▸ What the task requires
Find each line in the rows below that contains the string "acciaccatura", and copy those lines in full.

— START OF Information shown —

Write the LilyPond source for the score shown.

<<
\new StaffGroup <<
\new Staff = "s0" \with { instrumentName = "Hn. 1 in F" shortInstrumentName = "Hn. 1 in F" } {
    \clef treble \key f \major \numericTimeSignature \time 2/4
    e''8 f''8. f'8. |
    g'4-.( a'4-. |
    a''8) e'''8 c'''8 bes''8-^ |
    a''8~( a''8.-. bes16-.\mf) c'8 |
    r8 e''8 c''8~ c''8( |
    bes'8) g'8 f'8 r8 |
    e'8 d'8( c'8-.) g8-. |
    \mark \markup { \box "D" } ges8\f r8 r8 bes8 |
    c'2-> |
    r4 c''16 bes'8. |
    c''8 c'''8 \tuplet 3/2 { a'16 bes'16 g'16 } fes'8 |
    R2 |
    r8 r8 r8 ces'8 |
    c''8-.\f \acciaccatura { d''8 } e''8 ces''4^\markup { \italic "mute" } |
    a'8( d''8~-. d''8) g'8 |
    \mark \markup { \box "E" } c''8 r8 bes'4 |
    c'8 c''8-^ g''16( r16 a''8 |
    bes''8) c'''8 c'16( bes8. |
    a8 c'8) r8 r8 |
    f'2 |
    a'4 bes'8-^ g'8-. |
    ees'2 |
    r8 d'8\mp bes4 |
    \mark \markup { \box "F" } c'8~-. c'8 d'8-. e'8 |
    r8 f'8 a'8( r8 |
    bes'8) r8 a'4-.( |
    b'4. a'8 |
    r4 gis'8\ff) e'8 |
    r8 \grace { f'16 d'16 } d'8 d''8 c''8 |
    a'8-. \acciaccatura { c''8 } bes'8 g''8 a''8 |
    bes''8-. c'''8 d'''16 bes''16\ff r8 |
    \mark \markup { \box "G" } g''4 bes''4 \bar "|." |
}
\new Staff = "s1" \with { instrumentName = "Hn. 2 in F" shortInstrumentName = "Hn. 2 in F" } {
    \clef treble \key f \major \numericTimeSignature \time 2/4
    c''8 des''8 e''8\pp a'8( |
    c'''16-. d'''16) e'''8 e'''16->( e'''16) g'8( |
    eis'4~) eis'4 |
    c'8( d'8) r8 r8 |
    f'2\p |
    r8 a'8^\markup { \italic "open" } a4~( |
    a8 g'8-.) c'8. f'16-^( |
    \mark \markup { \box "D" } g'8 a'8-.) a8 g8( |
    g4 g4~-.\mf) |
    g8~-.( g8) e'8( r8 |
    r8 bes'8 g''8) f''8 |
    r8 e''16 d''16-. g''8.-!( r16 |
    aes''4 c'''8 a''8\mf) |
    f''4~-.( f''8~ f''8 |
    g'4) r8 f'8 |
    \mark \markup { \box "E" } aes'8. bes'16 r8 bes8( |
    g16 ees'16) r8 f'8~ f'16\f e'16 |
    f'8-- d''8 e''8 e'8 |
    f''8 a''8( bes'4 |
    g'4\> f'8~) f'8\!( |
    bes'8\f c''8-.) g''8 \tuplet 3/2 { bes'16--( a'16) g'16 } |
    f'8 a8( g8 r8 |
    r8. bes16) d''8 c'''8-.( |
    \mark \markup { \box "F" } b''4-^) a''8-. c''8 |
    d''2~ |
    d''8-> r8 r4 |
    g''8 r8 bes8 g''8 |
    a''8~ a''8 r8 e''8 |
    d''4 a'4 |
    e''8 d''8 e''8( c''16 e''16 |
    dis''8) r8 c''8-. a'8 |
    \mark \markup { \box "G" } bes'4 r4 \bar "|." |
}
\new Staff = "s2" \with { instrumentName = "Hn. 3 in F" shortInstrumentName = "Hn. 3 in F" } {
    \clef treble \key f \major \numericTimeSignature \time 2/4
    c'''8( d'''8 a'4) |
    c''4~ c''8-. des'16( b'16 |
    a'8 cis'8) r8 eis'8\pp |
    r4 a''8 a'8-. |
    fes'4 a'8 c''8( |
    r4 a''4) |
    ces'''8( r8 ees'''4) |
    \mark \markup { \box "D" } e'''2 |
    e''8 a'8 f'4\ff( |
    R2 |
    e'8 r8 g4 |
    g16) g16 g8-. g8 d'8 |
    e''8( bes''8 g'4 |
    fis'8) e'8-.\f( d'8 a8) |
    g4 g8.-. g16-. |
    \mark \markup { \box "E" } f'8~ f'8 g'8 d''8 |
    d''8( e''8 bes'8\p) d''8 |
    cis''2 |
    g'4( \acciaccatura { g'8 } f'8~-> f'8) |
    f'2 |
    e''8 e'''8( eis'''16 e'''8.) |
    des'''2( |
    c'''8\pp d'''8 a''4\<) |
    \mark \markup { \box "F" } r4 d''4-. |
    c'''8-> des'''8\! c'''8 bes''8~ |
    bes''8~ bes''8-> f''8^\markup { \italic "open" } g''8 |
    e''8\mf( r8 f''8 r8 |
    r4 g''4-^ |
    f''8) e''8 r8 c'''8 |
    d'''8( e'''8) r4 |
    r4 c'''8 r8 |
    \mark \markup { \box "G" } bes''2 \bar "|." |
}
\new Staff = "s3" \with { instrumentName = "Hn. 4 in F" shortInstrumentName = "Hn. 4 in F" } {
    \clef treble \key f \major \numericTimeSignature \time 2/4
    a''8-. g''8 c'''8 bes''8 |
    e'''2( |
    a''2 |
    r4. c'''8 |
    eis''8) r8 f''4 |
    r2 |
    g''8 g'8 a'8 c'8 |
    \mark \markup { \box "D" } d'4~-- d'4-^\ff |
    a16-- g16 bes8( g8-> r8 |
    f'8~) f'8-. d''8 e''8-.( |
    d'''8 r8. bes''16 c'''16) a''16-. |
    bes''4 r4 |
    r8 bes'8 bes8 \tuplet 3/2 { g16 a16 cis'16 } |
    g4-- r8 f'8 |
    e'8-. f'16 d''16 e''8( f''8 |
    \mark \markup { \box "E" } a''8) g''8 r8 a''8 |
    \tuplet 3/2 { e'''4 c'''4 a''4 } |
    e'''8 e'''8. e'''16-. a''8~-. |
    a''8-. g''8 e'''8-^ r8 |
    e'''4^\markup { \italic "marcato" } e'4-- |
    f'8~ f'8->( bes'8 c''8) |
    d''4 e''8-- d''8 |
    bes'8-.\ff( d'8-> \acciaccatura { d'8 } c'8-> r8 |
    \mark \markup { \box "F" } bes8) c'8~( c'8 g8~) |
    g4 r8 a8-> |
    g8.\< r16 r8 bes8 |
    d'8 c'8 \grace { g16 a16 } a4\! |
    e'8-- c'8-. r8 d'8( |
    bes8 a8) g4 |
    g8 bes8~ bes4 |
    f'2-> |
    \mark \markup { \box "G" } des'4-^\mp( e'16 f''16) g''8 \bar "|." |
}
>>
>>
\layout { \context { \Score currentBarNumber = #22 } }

— END OF Information shown —

▸ Solution to this task
    c''8-.\f \acciaccatura { d''8 } e''8 ces''4^\markup { \italic "mute" } |
    a'8-. \acciaccatura { c''8 } bes'8 g''8 a''8 |
    g'4( \acciaccatura { g'8 } f'8~-> f'8) |
    bes'8-.\ff( d'8-> \acciaccatura { d'8 } c'8-> r8 |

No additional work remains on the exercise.